= Beginning of Section =
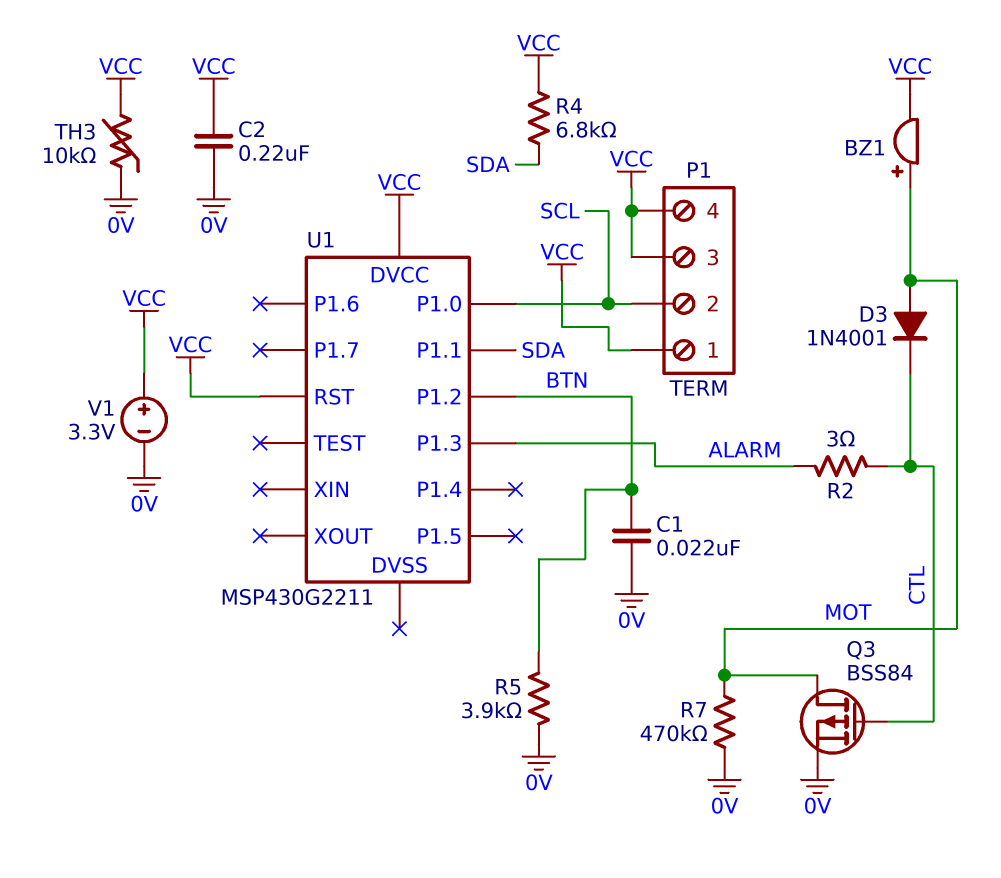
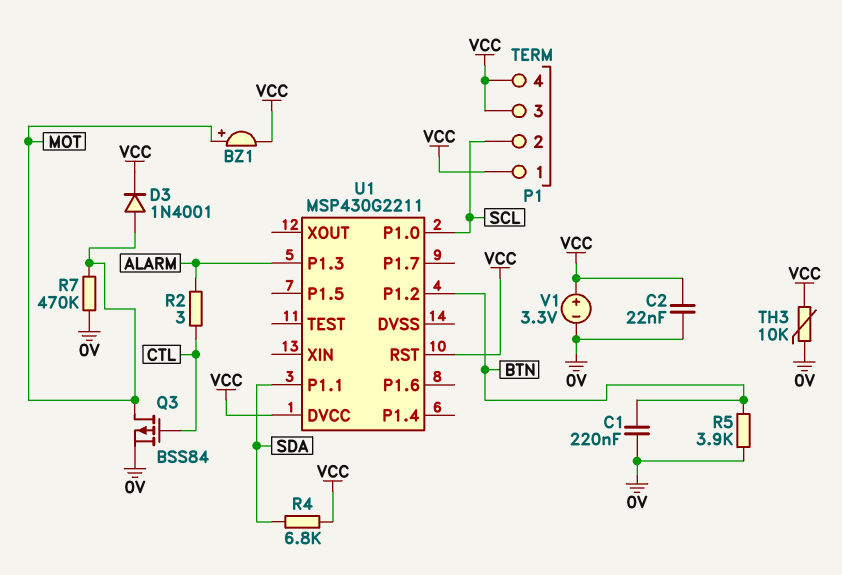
C1: 22nF (0V, BTN) -> 220nF (0V, BTN)
C2: 220nF (0V, VCC) -> 22nF (0V, VCC)
D3: diode 1N4001 (A MOT, K CTL) -> diode 1N4001 (A MOT, K VCC)

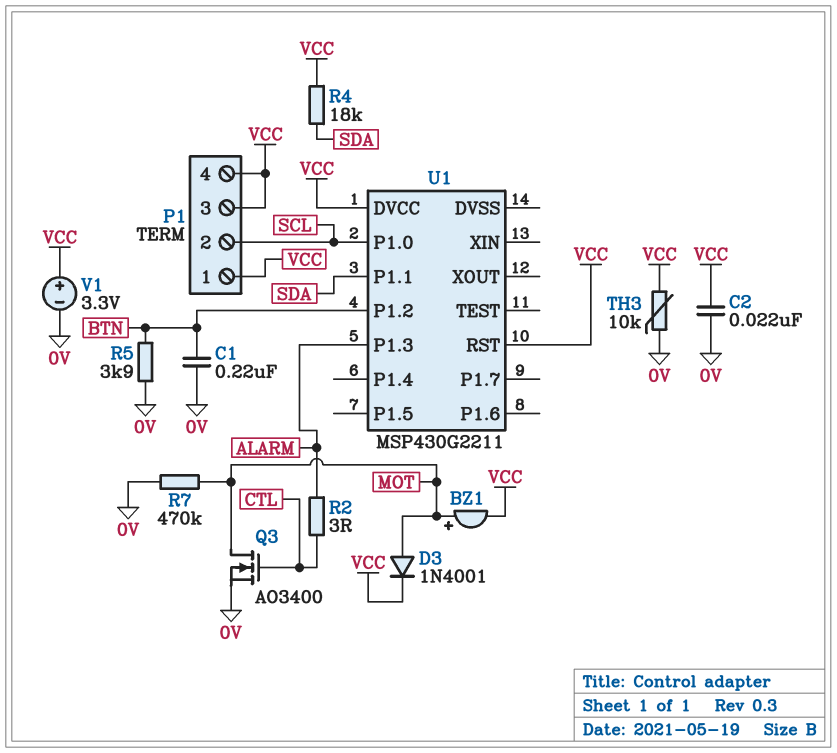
Q3: PMOS BSS84 (G CTL, D MOT, S 0V) -> NMOS AO3400 (G CTL, D MOT, S 0V)
R4: 6.8k (SDA, VCC) -> 18k (SDA, VCC)

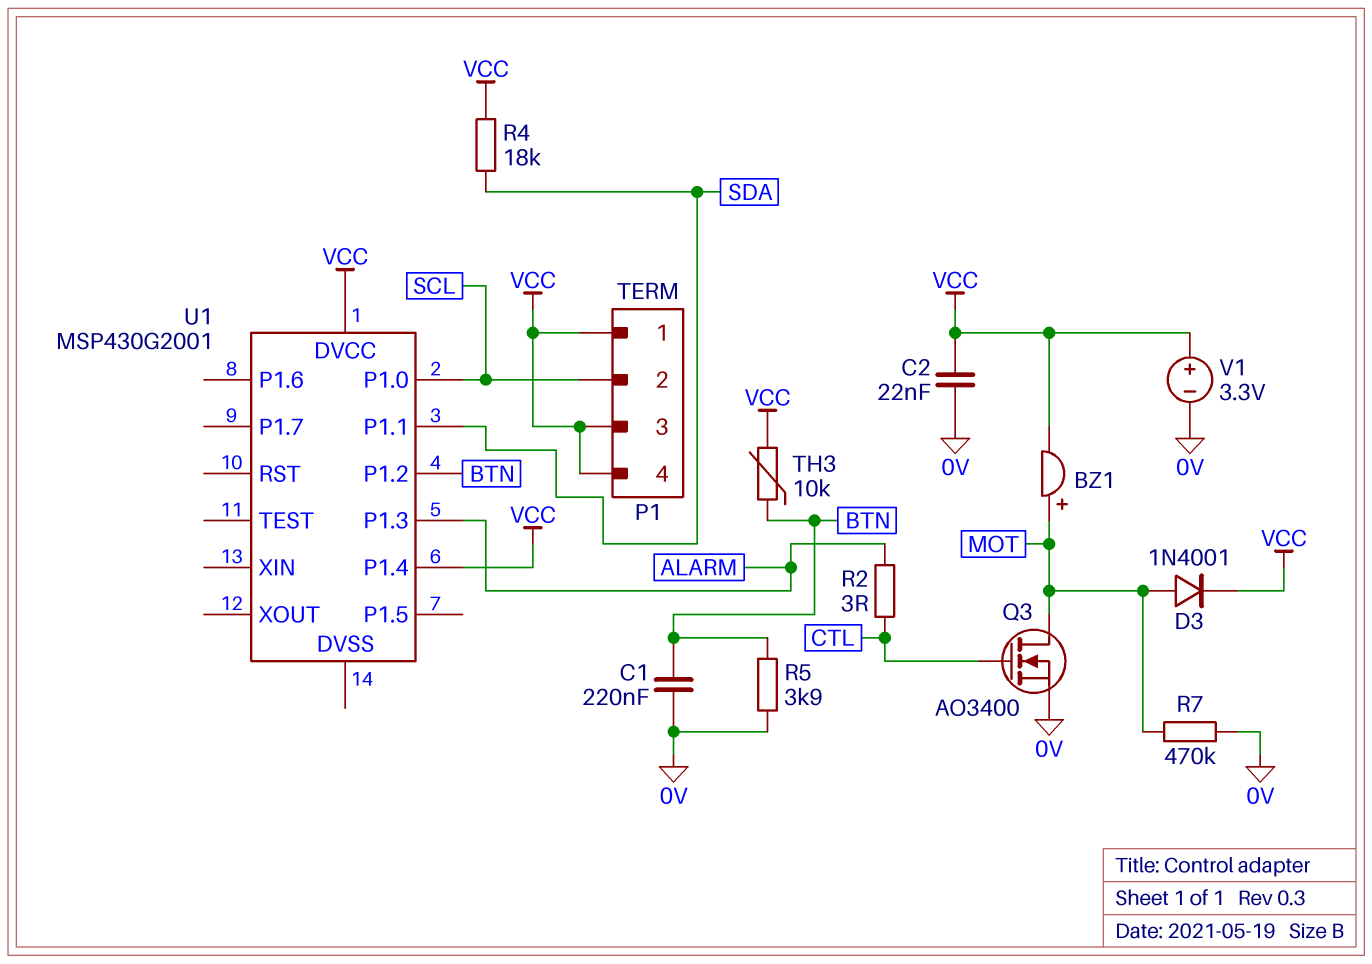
TH3: 10k (0V, VCC) -> 10k (BTN, VCC)
U1: MSP430G2211 -> MSP430G2001
U1 pin P1.4: none -> VCC
U1 pin RST: VCC -> none

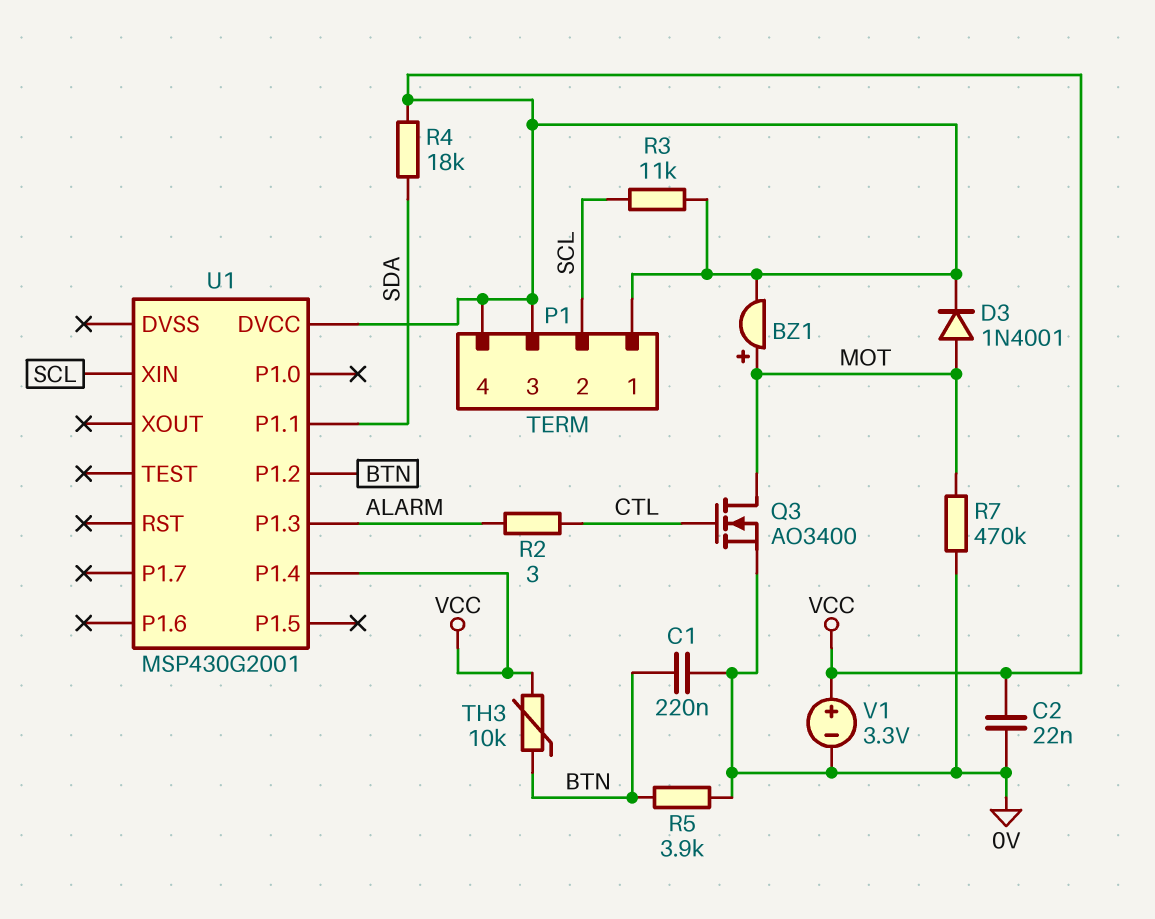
R3: none -> 11k (SCL, VCC)
U1 pin P1.0: SCL -> none
U1 pin XIN: none -> SCL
= End of Section =
Output the data above exactly, excluding images.

C1: 22nF (0V, BTN) -> 220nF (0V, BTN)
C2: 220nF (0V, VCC) -> 22nF (0V, VCC)
D3: diode 1N4001 (A MOT, K CTL) -> diode 1N4001 (A MOT, K VCC)

Q3: PMOS BSS84 (G CTL, D MOT, S 0V) -> NMOS AO3400 (G CTL, D MOT, S 0V)
R4: 6.8k (SDA, VCC) -> 18k (SDA, VCC)

TH3: 10k (0V, VCC) -> 10k (BTN, VCC)
U1: MSP430G2211 -> MSP430G2001
U1 pin P1.4: none -> VCC
U1 pin RST: VCC -> none

R3: none -> 11k (SCL, VCC)
U1 pin P1.0: SCL -> none
U1 pin XIN: none -> SCL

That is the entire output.